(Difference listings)
────────────────────────────────────────

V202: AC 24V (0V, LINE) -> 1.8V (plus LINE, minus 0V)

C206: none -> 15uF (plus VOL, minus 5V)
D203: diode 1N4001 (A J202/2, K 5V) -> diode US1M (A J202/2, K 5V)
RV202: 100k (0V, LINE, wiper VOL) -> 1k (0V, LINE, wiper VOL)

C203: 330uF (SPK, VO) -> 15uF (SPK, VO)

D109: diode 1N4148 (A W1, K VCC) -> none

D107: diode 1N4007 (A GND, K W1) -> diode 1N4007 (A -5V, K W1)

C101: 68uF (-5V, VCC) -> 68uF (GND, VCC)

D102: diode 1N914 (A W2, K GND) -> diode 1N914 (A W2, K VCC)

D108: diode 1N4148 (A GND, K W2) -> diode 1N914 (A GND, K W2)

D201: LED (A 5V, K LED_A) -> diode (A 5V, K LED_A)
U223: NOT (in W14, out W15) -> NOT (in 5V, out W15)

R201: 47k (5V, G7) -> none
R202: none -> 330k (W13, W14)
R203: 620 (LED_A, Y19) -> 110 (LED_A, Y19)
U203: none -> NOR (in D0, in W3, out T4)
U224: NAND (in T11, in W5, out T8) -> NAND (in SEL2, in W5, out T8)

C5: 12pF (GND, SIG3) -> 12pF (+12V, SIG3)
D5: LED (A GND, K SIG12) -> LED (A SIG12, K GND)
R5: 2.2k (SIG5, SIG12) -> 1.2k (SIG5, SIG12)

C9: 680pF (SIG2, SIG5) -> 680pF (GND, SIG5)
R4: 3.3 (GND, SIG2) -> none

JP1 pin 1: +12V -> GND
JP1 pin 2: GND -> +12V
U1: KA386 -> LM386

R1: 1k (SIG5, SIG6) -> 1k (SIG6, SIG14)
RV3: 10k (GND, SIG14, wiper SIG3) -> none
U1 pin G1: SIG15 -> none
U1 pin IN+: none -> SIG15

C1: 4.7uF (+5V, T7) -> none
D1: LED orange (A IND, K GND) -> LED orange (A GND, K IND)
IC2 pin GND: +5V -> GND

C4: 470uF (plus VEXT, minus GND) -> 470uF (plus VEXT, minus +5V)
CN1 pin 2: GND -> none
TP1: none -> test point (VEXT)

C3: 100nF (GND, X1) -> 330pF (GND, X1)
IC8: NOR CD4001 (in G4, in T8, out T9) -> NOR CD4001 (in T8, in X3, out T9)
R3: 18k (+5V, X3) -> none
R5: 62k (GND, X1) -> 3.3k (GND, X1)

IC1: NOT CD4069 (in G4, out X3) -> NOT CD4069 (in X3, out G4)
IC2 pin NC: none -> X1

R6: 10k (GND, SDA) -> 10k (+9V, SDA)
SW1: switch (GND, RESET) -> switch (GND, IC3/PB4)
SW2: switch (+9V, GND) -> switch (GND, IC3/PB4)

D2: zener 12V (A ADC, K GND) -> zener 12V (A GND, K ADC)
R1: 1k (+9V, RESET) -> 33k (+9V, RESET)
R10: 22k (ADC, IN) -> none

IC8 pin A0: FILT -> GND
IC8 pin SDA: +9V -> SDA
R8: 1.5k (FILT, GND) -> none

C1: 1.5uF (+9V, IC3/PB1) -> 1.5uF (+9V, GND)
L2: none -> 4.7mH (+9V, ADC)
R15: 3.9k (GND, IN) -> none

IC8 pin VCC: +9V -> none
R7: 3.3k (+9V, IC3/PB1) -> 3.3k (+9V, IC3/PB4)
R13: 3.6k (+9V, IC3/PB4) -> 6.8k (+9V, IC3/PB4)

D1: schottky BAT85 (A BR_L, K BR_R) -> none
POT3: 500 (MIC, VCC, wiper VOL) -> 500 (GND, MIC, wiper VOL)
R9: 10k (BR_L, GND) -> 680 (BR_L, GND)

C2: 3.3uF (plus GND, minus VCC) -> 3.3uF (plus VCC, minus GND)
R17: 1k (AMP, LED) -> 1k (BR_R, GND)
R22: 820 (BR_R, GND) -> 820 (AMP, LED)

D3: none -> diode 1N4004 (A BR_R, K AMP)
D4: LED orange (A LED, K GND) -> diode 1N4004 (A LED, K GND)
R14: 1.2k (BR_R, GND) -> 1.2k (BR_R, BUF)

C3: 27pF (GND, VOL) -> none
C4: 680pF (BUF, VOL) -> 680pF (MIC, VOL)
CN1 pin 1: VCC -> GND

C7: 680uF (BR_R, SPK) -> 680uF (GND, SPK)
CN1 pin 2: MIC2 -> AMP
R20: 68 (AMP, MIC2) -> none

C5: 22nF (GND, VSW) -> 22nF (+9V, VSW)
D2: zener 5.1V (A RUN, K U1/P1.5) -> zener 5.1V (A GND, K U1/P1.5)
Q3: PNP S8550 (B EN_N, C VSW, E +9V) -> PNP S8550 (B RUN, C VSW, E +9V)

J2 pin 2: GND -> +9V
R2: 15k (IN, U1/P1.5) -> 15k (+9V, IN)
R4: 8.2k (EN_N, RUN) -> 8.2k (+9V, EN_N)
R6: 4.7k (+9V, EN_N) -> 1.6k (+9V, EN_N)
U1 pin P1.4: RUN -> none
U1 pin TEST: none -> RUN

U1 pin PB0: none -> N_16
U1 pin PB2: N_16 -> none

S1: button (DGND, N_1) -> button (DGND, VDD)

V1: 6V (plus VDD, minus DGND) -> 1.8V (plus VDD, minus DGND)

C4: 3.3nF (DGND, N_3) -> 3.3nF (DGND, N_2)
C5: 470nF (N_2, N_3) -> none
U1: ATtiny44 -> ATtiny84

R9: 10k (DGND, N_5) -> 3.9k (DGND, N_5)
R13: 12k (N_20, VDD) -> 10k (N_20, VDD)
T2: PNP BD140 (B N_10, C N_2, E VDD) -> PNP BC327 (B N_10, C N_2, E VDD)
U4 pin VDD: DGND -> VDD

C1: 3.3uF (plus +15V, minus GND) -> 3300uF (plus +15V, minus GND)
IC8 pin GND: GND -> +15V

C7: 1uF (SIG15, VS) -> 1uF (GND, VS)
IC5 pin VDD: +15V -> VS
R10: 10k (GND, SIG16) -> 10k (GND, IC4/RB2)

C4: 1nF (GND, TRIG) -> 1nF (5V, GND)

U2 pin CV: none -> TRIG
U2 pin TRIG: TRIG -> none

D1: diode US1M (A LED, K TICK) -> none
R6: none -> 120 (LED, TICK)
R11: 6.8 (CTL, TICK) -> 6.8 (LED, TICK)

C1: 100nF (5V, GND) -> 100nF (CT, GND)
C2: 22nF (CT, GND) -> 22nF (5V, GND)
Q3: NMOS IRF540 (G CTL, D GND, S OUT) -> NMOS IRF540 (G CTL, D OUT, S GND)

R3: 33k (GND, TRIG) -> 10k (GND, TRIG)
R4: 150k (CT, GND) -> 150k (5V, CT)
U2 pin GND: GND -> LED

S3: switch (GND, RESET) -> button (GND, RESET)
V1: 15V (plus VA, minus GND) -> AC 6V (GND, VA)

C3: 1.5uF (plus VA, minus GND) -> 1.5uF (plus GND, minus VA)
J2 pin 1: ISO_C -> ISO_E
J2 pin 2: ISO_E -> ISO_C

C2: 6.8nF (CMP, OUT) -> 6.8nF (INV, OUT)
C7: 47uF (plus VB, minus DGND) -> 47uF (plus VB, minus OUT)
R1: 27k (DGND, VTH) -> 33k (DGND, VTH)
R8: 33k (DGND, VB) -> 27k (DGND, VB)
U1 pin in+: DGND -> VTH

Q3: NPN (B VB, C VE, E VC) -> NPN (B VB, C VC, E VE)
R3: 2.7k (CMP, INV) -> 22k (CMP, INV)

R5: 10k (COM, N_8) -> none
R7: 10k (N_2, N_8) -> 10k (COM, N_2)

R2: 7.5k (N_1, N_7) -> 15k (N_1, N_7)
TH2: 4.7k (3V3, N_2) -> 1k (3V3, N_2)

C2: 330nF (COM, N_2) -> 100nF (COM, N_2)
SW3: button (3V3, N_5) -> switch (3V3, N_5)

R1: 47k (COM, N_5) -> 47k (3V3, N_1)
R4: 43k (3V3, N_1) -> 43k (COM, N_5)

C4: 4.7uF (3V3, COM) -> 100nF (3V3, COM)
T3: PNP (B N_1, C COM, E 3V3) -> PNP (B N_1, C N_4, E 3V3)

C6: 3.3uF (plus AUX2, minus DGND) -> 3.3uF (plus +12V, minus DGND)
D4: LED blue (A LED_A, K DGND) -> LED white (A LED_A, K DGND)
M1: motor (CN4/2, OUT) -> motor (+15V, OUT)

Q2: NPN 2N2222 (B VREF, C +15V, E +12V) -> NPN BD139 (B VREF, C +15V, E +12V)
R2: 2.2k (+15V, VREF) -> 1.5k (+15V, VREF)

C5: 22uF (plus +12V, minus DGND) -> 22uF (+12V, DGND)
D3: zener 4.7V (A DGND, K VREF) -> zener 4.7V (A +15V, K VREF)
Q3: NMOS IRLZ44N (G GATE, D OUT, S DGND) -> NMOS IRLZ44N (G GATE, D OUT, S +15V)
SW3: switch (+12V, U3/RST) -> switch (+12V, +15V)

────────────────────────────────────────

What is being asked:
Above are the lines; repeat exactly the ones from the line containing "U223: NOT (in" down to the line containing "R5: 2.2k (SIG5, SIG12) -> 1.2k (SIG5, SIG12)", both inclusive.

Solved exercise:
U223: NOT (in W14, out W15) -> NOT (in 5V, out W15)

R201: 47k (5V, G7) -> none
R202: none -> 330k (W13, W14)
R203: 620 (LED_A, Y19) -> 110 (LED_A, Y19)
U203: none -> NOR (in D0, in W3, out T4)
U224: NAND (in T11, in W5, out T8) -> NAND (in SEL2, in W5, out T8)

C5: 12pF (GND, SIG3) -> 12pF (+12V, SIG3)
D5: LED (A GND, K SIG12) -> LED (A SIG12, K GND)
R5: 2.2k (SIG5, SIG12) -> 1.2k (SIG5, SIG12)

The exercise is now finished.